=== Begin Enclosure ===

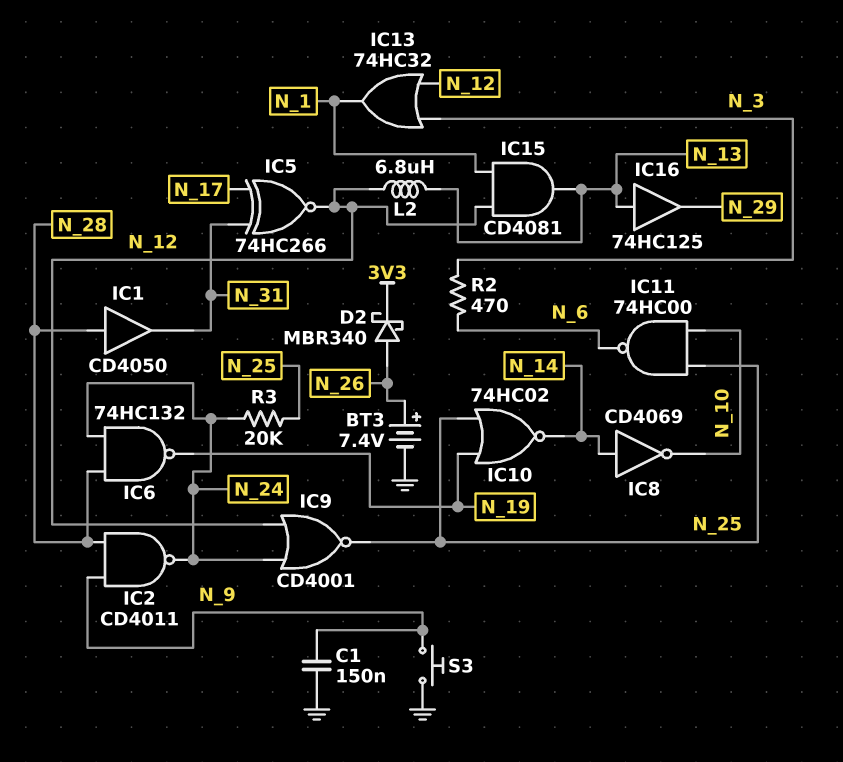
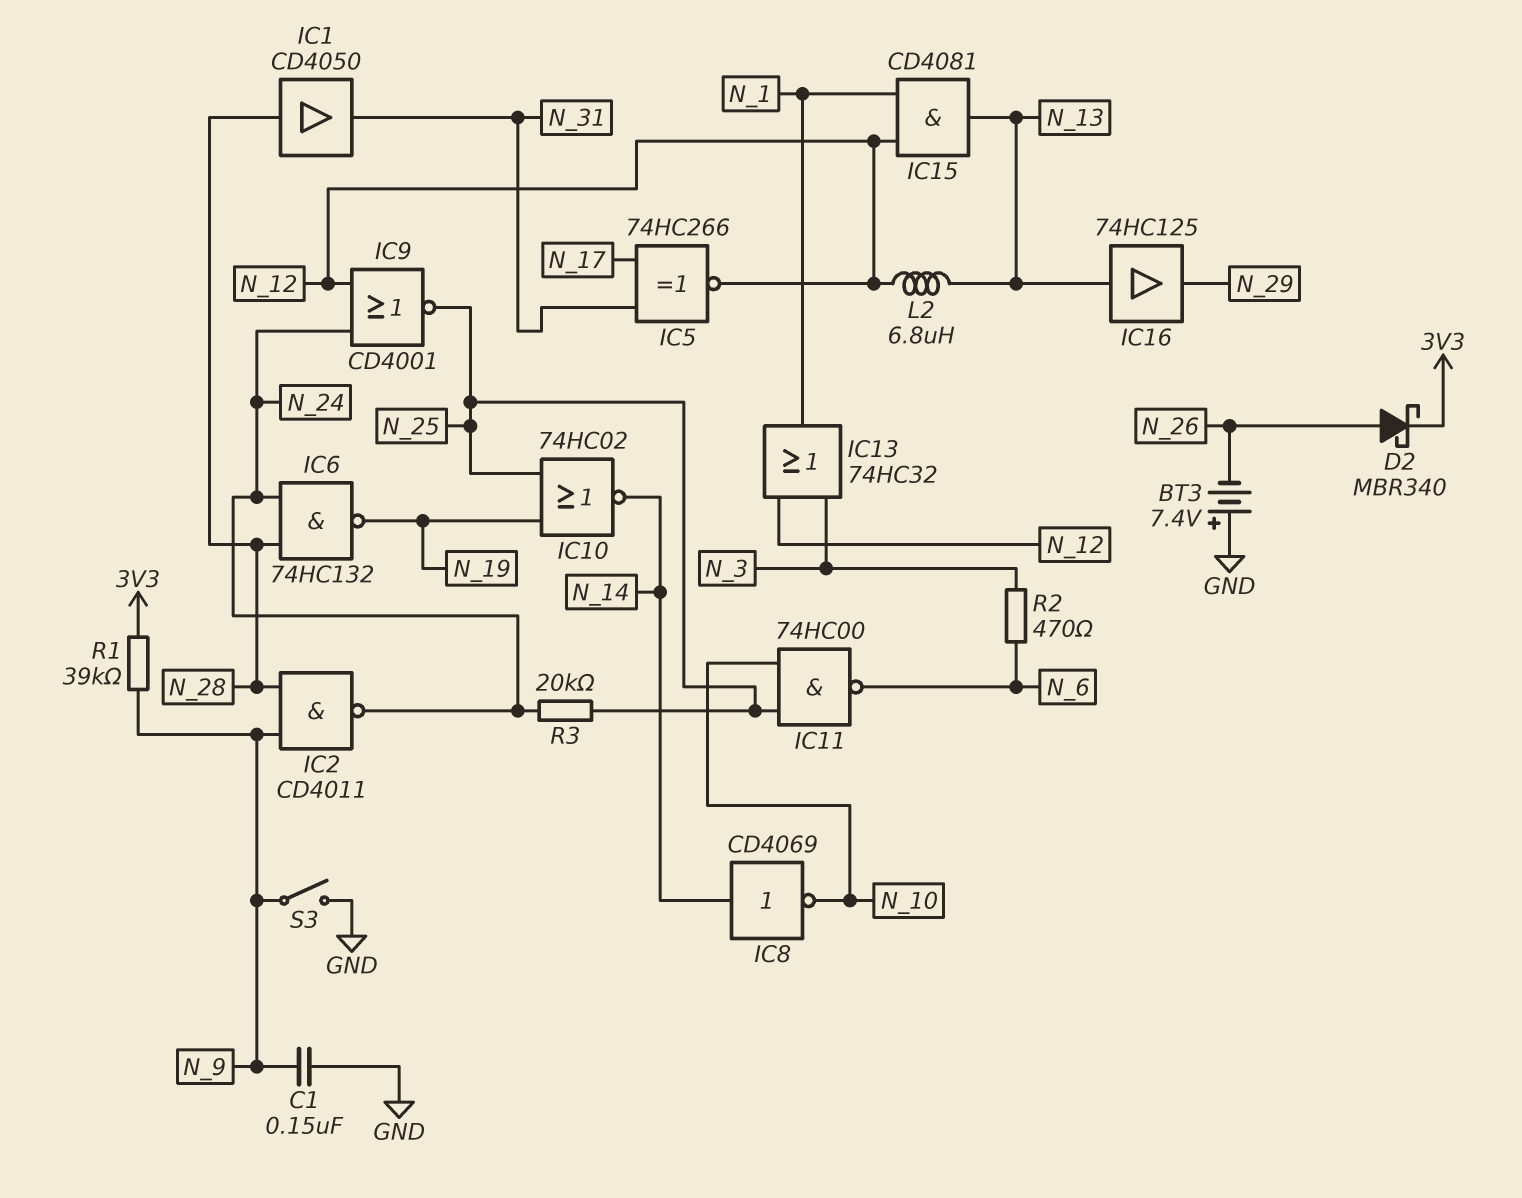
BT3: 7.4V (plus N_26, minus GND) -> 7.4V (plus GND, minus N_26)
R1: none -> 39k (3V3, N_9)
S3: button (GND, N_9) -> switch (GND, N_9)

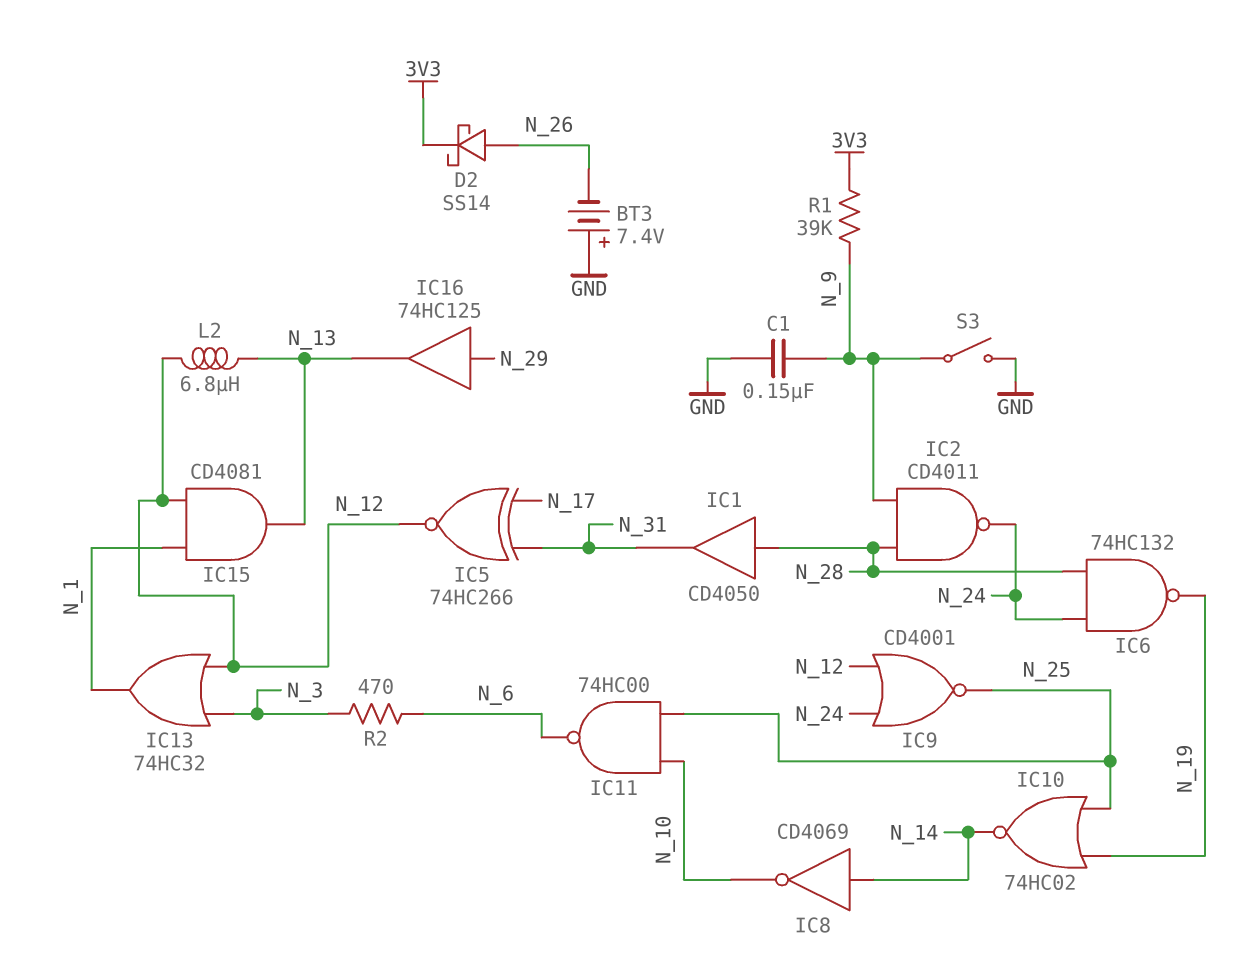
D2: schottky MBR340 (A N_26, K 3V3) -> schottky SS14 (A N_26, K 3V3)
IC16: buffer 74HC125 (in N_13, out N_29) -> buffer 74HC125 (in N_29, out N_13)
R3: 20k (N_24, N_25) -> none

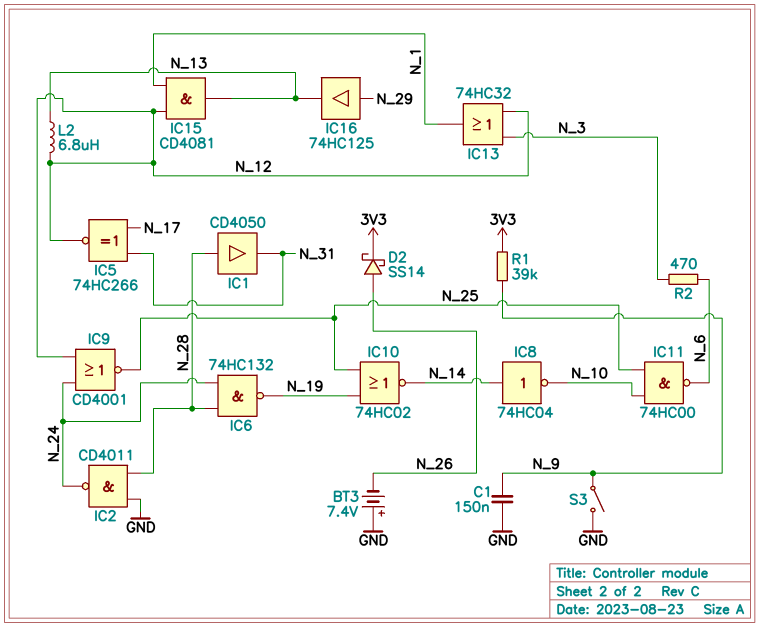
IC2: NAND CD4011 (in N_9, in N_28, out N_24) -> NAND CD4011 (in GND, in N_28, out N_24)
IC8: NOT CD4069 (in N_14, out N_10) -> NOT 74HC04 (in N_14, out N_10)

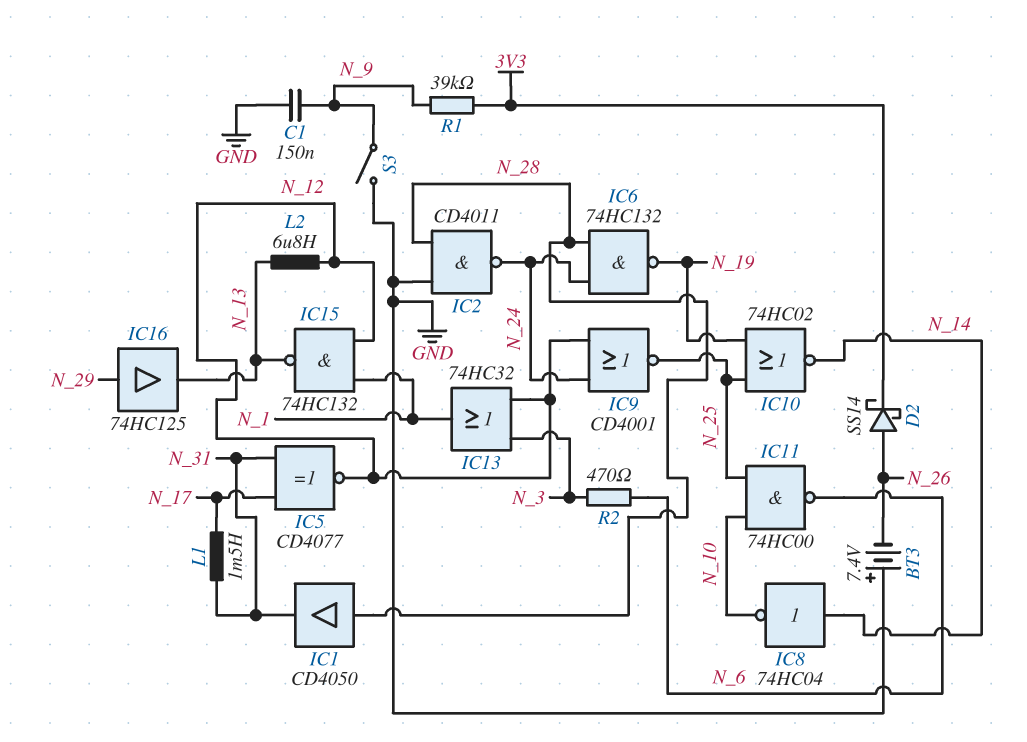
IC5: XNOR 74HC266 (in N_17, in N_31, out N_12) -> XNOR CD4077 (in N_17, in N_31, out N_12)
IC15: AND CD4081 (in N_1, in N_12, out N_13) -> NAND 74HC132 (in N_1, in N_12, out N_13)
L1: none -> 1.5mH (N_17, N_31)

=== End Enclosure ===

*WHAT TO WORK ON*.
Nothing but an exact copy is needed, covering the lines from the line with "D2: schottky MBR340" through the last line of the entries, pictures excluded.

*FINISHED TASK*.
D2: schottky MBR340 (A N_26, K 3V3) -> schottky SS14 (A N_26, K 3V3)
IC16: buffer 74HC125 (in N_13, out N_29) -> buffer 74HC125 (in N_29, out N_13)
R3: 20k (N_24, N_25) -> none

IC2: NAND CD4011 (in N_9, in N_28, out N_24) -> NAND CD4011 (in GND, in N_28, out N_24)
IC8: NOT CD4069 (in N_14, out N_10) -> NOT 74HC04 (in N_14, out N_10)

IC5: XNOR 74HC266 (in N_17, in N_31, out N_12) -> XNOR CD4077 (in N_17, in N_31, out N_12)
IC15: AND CD4081 (in N_1, in N_12, out N_13) -> NAND 74HC132 (in N_1, in N_12, out N_13)
L1: none -> 1.5mH (N_17, N_31)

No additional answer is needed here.